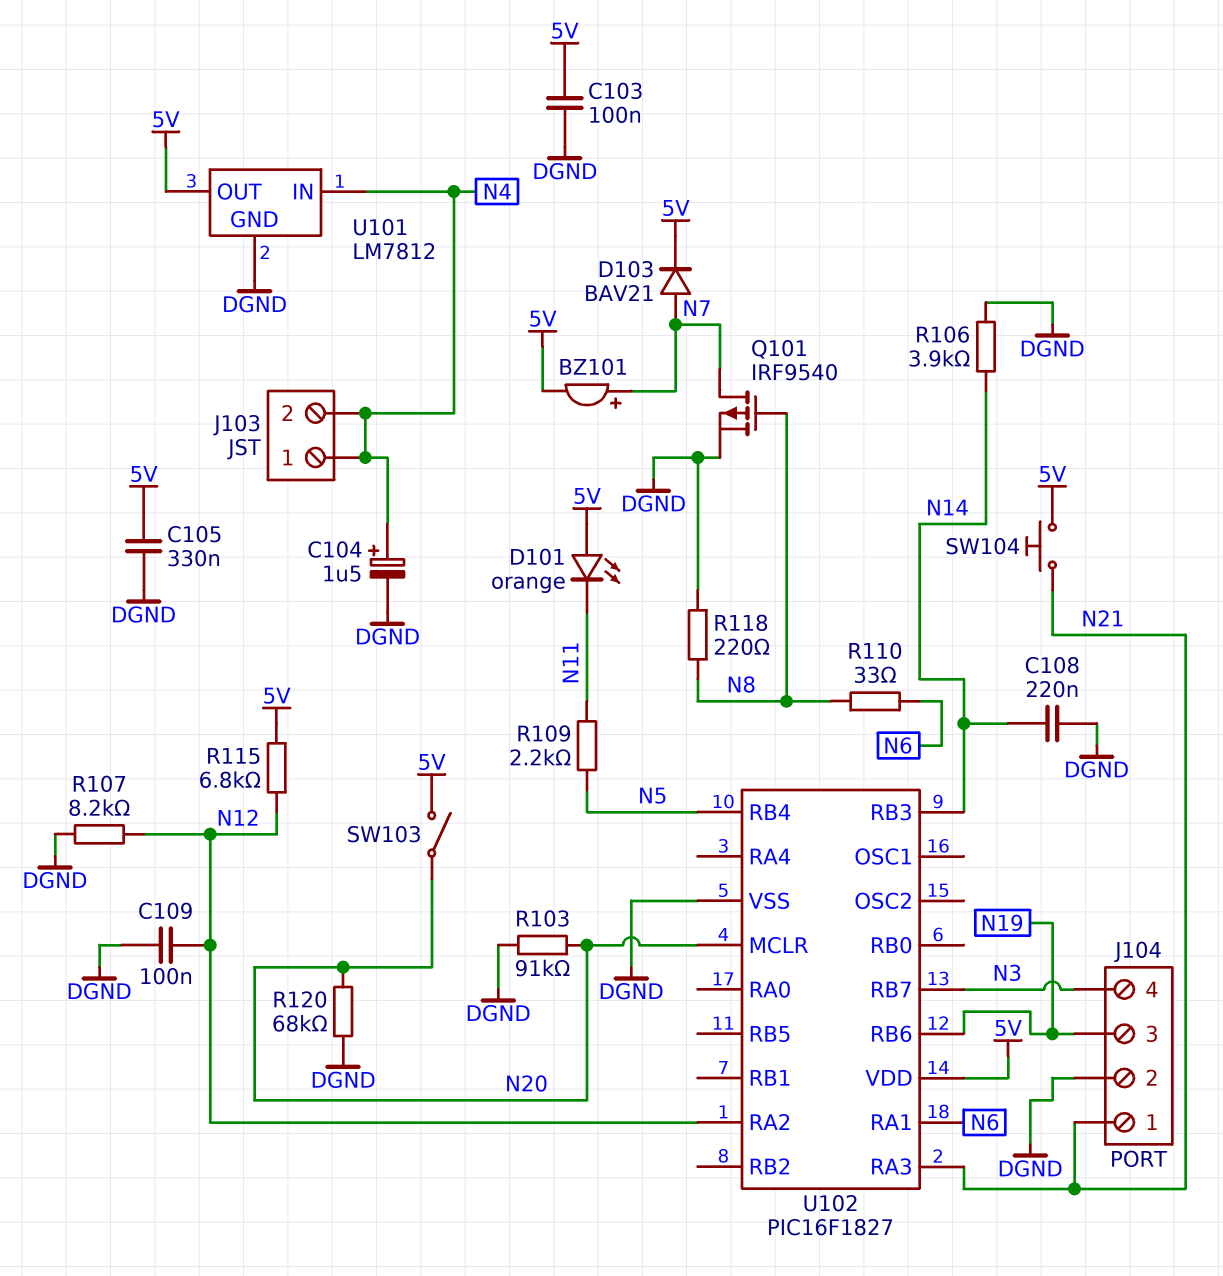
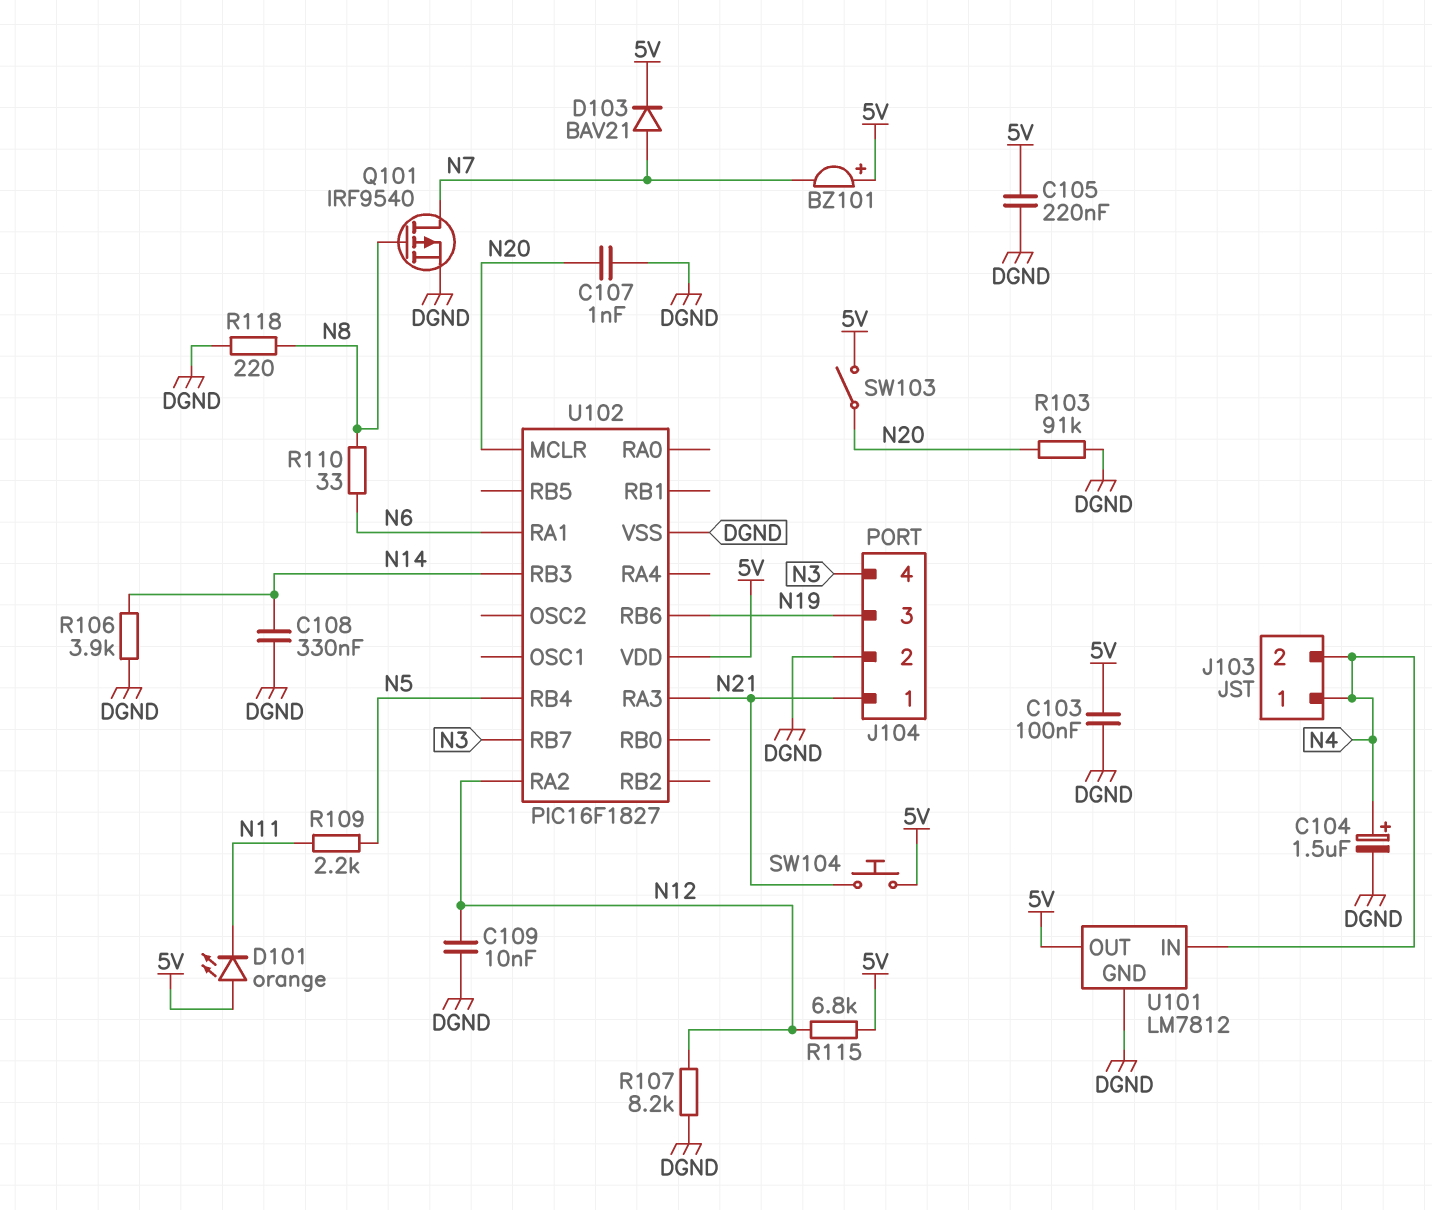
BZ101: buzzer (plus N7, minus 5V) -> buzzer (plus 5V, minus N7)
C105: 330nF (5V, DGND) -> 220nF (5V, DGND)
C107: none -> 1nF (DGND, N20)
C108: 220nF (DGND, N14) -> 330nF (DGND, N14)
C109: 100nF (DGND, N12) -> 10nF (DGND, N12)
R120: 68k (DGND, N20) -> none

━━━━━━━━━━

— What you will do —
Output every entry above verbatim, but leave out the pictures.

— Answer space —
BZ101: buzzer (plus N7, minus 5V) -> buzzer (plus 5V, minus N7)
C105: 330nF (5V, DGND) -> 220nF (5V, DGND)
C107: none -> 1nF (DGND, N20)
C108: 220nF (DGND, N14) -> 330nF (DGND, N14)
C109: 100nF (DGND, N12) -> 10nF (DGND, N12)
R120: 68k (DGND, N20) -> none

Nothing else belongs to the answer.